▶ **Objective**:
Return the notation text from every row below line for line and unchanged, leaving the pictures out of your answer.

________________

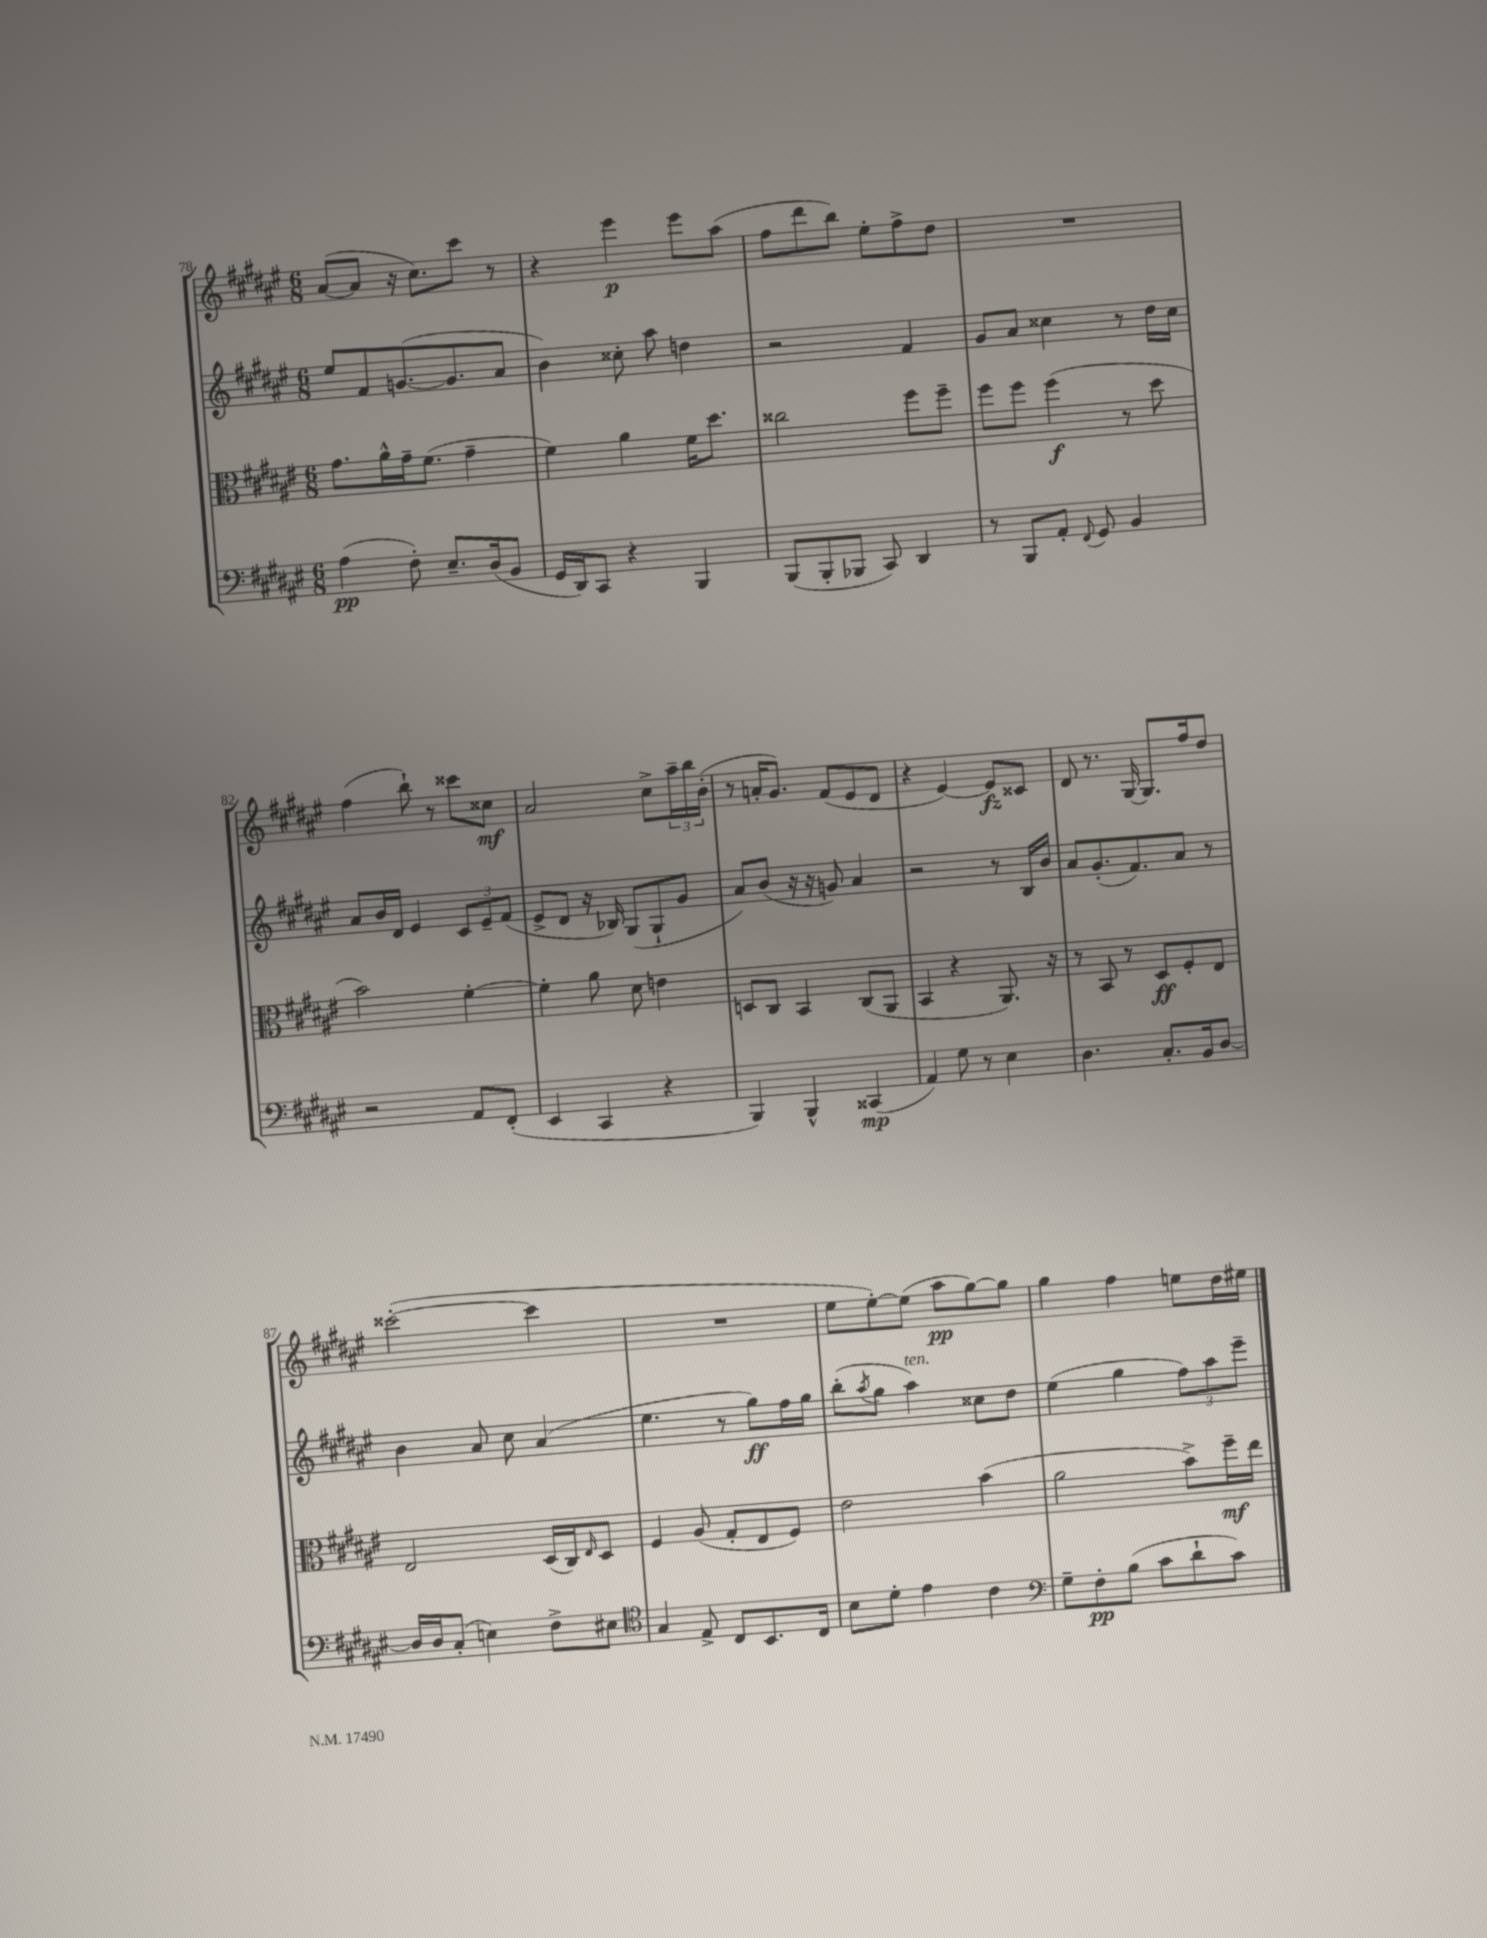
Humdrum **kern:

**kern	**kern	**kern	**kern
*staff4	*staff3	*staff2	*staff1
*clefF4	*clefC3	*clefG2	*clefG2
*k[f#c#g#d#a#e#]	*k[f#c#g#d#a#e#]	*k[f#c#g#d#a#e#]	*k[f#c#g#d#a#e#]
*M6/8	*M6/8	*M6/8	*M6/8
(4A#	8.g#	8ee#	([8a#
.	.	8f#	8a#]
.	16a#^^	.	.
8F#')	16g#~	([8.g	16r
.	(8.f#	.	8.cc#)
8.E#~	.	.	.
.	.	8.g]	.
.	4g#~	.	8ccc#
(16D#	.	.	.
8BB	.	8a#	8r
=	=	=	=
16GG#	4f#)	4b)	4r
16DD#)	.	.	.
8CC#	.	.	.
4r	4a#	8cc##'	4eee#
.	.	8aa#	.
4BBB	16f#	4dd	8eee#
.	8.dd#	.	.
.	.	.	(8aa#
=	=	=	=
(8BBB	2cc##	2r	8ff#
8BBB'	.	.	8ddd#
8BBB-	.	.	8bb)
8CC#)	.	.	8ee#'
4DD#	8ff#	4f#	8ff#^
.	8ff#~	.	8dd#
=	=	=	=
8r	8ff#	8g#	2.r
8BBB	8ff#	8a#	.
8AA#'	(4ff#	4cc##	.
8qqFF#	.	.	.
8GG#	.	.	.
4BB	8r	8r	.
.	8dd#	16dd#	.
.	.	16cc##	.
=	=	=	=
2r	2b)	8a#	(4ff#
.	.	16b	.
.	.	16d#	.
.	.	4e#	8bb`)
.	.	.	8r
8AA#	[4f#'	12c#	8ccc##
.	.	12e#~	.
(8FF#'	.	.	8cc##
.	.	(12f#	.
=	=	=	=
4EE#	4f#']	8e#^	2a#
.	.	8d#	.
4CC#	8a#	16r	.
.	.	16B-)	.
.	8d#	(8G#	.
4r	4e	8G#`	8cc#^
.	.	8g#	24aa#~
.	.	.	24bb
.	.	.	(24b'
=	=	=	=
4BBB)	8D	8a#)	8r
.	8C#	(8b	16a'
.	.	.	8.g#)
4BBB^^	4BB	16r	.
.	.	16r	.
.	.	8g)	(8f#
(4CC##	(8C#	4a#	8e#
.	8AA#	.	8d#
=	=	=	=
4AA#)	4BB	2r	4r
8G#	4r	.	[4e#)
8r	.	.	.
4E#	8.AA#)	8r	8e#]
.	.	16B	8c##
.	16r	16b	.
=	=	=	=
4.D#	8r	8a#	8d#
.	8BB	(8.g#'	8.r
.	8r	.	.
.	.	8.f#)	[16G#
8.C#'	8D#	.	8.G#]
.	8F#'	8a#	.
16BB	.	.	16ff#
[8D#	8E#	8r	8dd#
=	=	=	=
16D#]	2E#	4b	([2ccc##'
16D#	.	.	.
(8C#'	.	.	.
4E)	.	8a#	.
.	.	8cc#	.
8F#^	(16D#	(4a#	4ccc##]
.	16C#)	.	.
.	16qqE#	.	.
8E#	8D#	.	.
=	=	=	=
*clefC4	*	*	*
4G#	4F#	4.ee#	2.r
8E#^	(8A#	.	.
8C#	8G#'	8r	.
8.BB	8E#	8gg#)	.
.	8F#)	16ff#	.
16C#	.	16gg#	.
=	=	=	=
8B	2e#	(8bb'	8ee#
.	.	8qaa#	.
8d#'	.	8gg#	[8ee#')
4e#	.	4aa#)	(8ee#]
.	.	.	8aa#
4c#	(4b	8cc##	[8gg#)
.	.	8dd#	8gg#]
=	=	=	=
*clefF4	*	*	*
8G#~	2a#	(4ee#	4gg#
8F#'	.	.	.
(8B	.	4gg#	4ff#
8c#	.	.	.
8d#`	8b^)	12ff#)	8ee
.	.	12aa#	.
8c#)	16ff#~	.	16dd#
.	.	12eee#~	.
.	16ee#	.	16ee#
==	==	==	==
*-	*-	*-	*-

________________

▶ **Solved problem**:
Humdrum **kern:

**kern	**kern	**kern	**kern
*staff4	*staff3	*staff2	*staff1
*clefF4	*clefC3	*clefG2	*clefG2
*k[f#c#g#d#a#e#]	*k[f#c#g#d#a#e#]	*k[f#c#g#d#a#e#]	*k[f#c#g#d#a#e#]
*M6/8	*M6/8	*M6/8	*M6/8
(4A#	8.g#	8ee#	([8a#
.	.	8f#	8a#]
.	16a#^^	.	.
8F#')	16g#~	([8.g	16r
.	(8.f#	.	8.cc#)
8.E#~	.	.	.
.	.	8.g]	.
.	4g#~	.	8ccc#
(16D#	.	.	.
8BB	.	8a#	8r
=	=	=	=
16GG#	4f#)	4b)	4r
16DD#)	.	.	.
8CC#	.	.	.
4r	4a#	8cc##'	4eee#
.	.	8aa#	.
4BBB	16f#	4dd	8eee#
.	8.dd#	.	.
.	.	.	(8aa#
=	=	=	=
(8BBB	2cc##	2r	8ff#
8BBB'	.	.	8ddd#
8BBB-	.	.	8bb)
8CC#)	.	.	8ee#'
4DD#	8ff#	4f#	8ff#^
.	8ff#~	.	8dd#
=	=	=	=
8r	8ff#	8g#	2.r
8BBB	8ff#	8a#	.
8AA#'	(4ff#	4cc##	.
8qqFF#	.	.	.
8GG#	.	.	.
4BB	8r	8r	.
.	8dd#	16dd#	.
.	.	16cc##	.
=	=	=	=
2r	2b)	8a#	(4ff#
.	.	16b	.
.	.	16d#	.
.	.	4e#	8bb`)
.	.	.	8r
8AA#	[4f#'	12c#	8ccc##
.	.	12e#~	.
(8FF#'	.	.	8cc##
.	.	(12f#	.
=	=	=	=
4EE#	4f#']	8e#^	2a#
.	.	8d#	.
4CC#	8a#	16r	.
.	.	16B-)	.
.	8d#	(8G#	.
4r	4e	8G#`	8cc#^
.	.	8g#	24aa#~
.	.	.	24bb
.	.	.	(24b'
=	=	=	=
4BBB)	8D	8a#)	8r
.	8C#	(8b	16a'
.	.	.	8.g#)
4BBB^^	4BB	16r	.
.	.	16r	.
.	.	8g)	(8f#
(4CC##	(8C#	4a#	8e#
.	8AA#	.	8d#
=	=	=	=
4AA#)	4BB	2r	4r
8G#	4r	.	[4e#)
8r	.	.	.
4E#	8.AA#)	8r	8e#]
.	.	16B	8c##
.	16r	16b	.
=	=	=	=
4.D#	8r	8a#	8d#
.	8BB	(8.g#'	8.r
.	8r	.	.
.	.	8.f#)	[16G#
8.C#'	8D#	.	8.G#]
.	8F#'	8a#	.
16BB	.	.	16ff#
[8D#	8E#	8r	8dd#
=	=	=	=
16D#]	2E#	4b	([2ccc##'
16D#	.	.	.
(8C#'	.	.	.
4E)	.	8a#	.
.	.	8cc#	.
8F#^	(16D#	(4a#	4ccc##]
.	16C#)	.	.
.	16qqE#	.	.
8E#	8D#	.	.
=	=	=	=
*clefC4	*	*	*
4G#	4F#	4.ee#	2.r
8E#^	(8A#	.	.
8C#	8G#'	8r	.
8.BB	8E#	8gg#)	.
.	8F#)	16ff#	.
16C#	.	16gg#	.
=	=	=	=
8B	2e#	(8bb'	8ee#
.	.	8qaa#	.
8d#'	.	8gg#	[8ee#')
4e#	.	4aa#)	(8ee#]
.	.	.	8aa#
4c#	(4b	8cc##	[8gg#)
.	.	8dd#	8gg#]
=	=	=	=
*clefF4	*	*	*
8G#~	2a#	(4ee#	4gg#
8F#'	.	.	.
(8B	.	4gg#	4ff#
8c#	.	.	.
8d#`	8b^)	12ff#)	8ee
.	.	12aa#	.
8c#)	16ff#~	.	16dd#
.	.	12eee#~	.
.	16ee#	.	16ee#
==	==	==	==
*-	*-	*-	*-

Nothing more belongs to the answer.